Your instructions
Keep to one stretch of the data below, the lines from the one with "building: none -> [388,75,514,171]" up to and including the one with "building: [127,181,277,285] -> none", and return that stretch exactly.

Extracted information
====

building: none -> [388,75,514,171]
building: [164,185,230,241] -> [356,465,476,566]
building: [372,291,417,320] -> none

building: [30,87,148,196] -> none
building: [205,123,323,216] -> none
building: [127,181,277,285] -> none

====

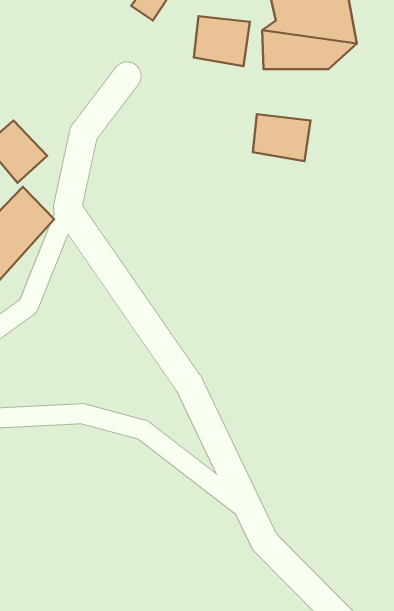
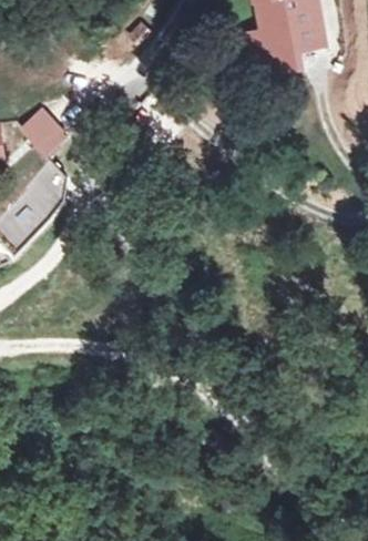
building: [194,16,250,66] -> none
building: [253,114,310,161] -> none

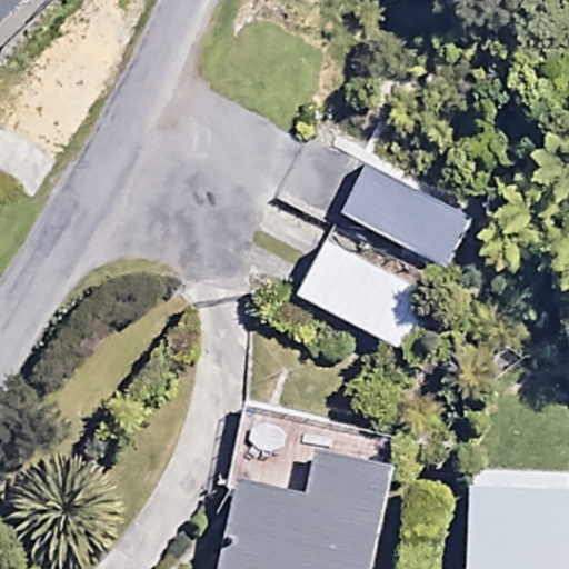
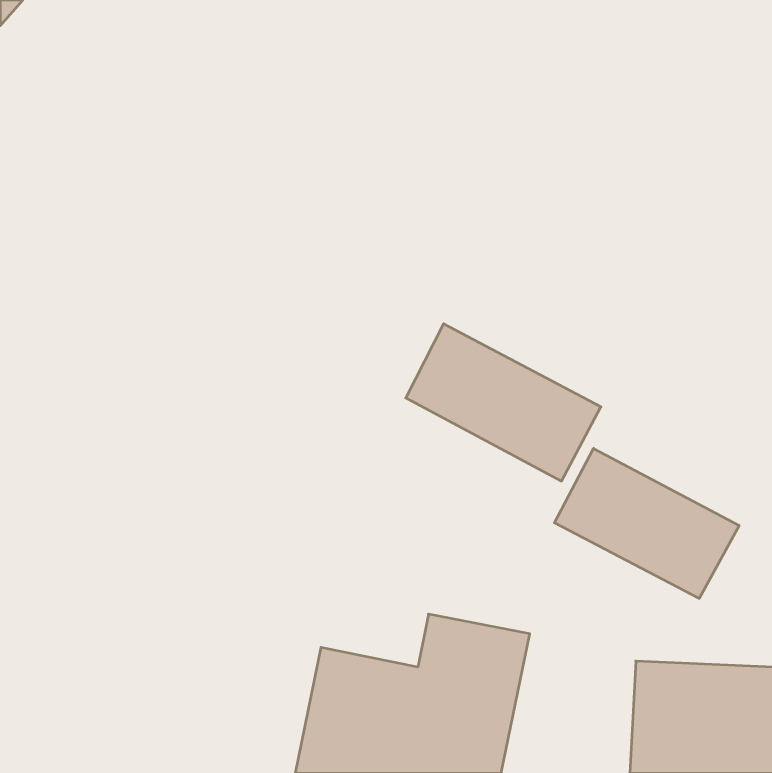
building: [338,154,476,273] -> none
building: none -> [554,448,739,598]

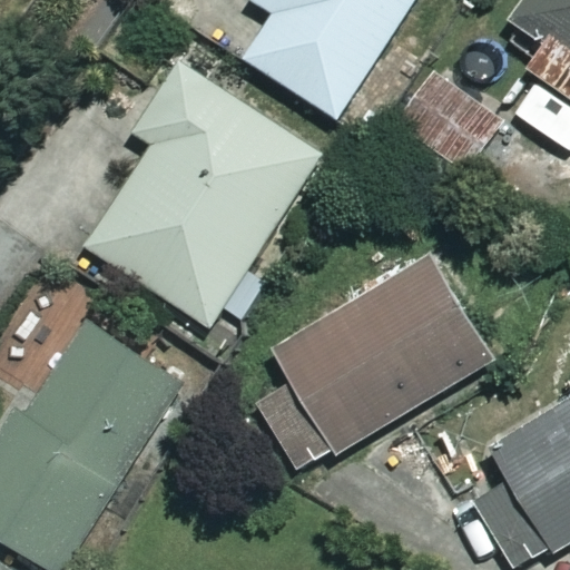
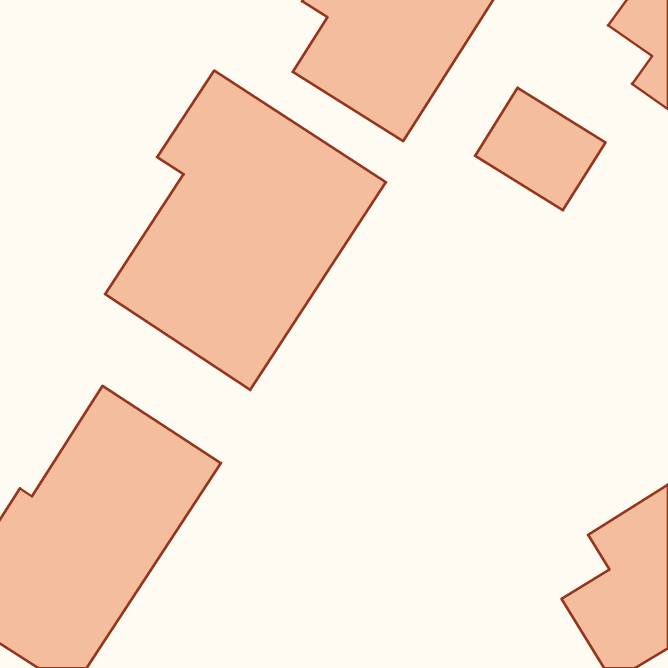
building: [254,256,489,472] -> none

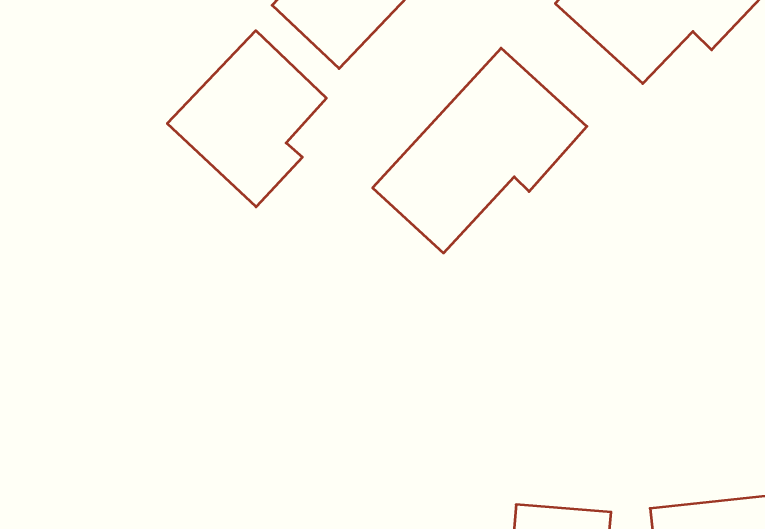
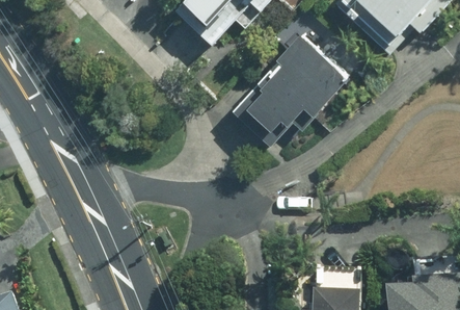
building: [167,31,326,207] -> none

====

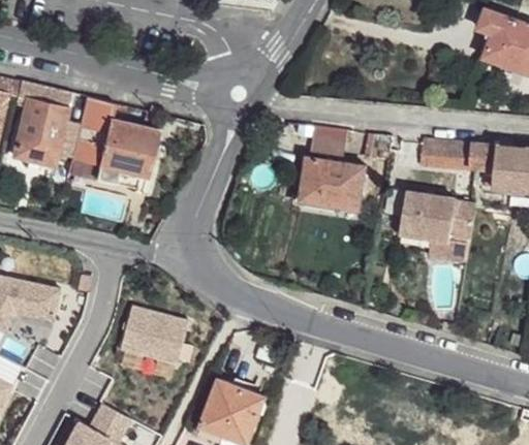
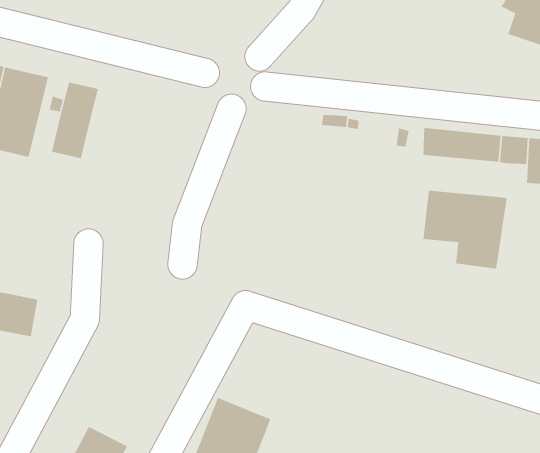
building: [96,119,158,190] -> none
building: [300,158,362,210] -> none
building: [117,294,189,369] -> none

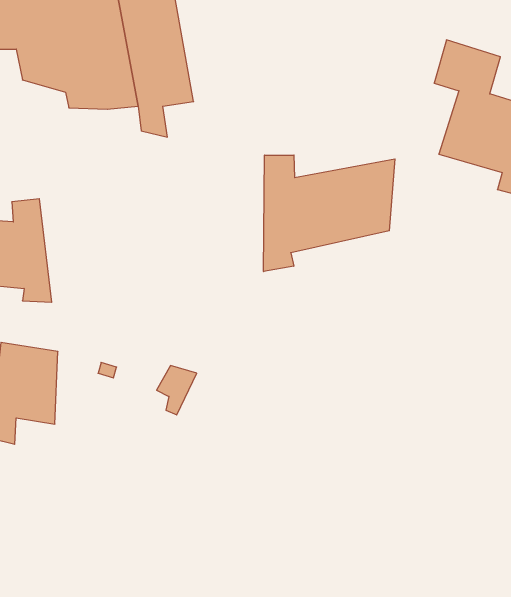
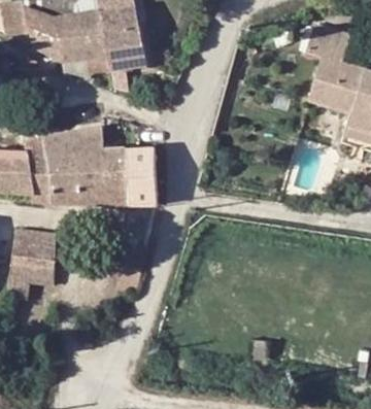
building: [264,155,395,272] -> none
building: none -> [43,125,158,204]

====

Solution for this problem
building: none -> [388,75,514,171]
building: [164,185,230,241] -> [356,465,476,566]
building: [372,291,417,320] -> none

building: [30,87,148,196] -> none
building: [205,123,323,216] -> none
building: [127,181,277,285] -> none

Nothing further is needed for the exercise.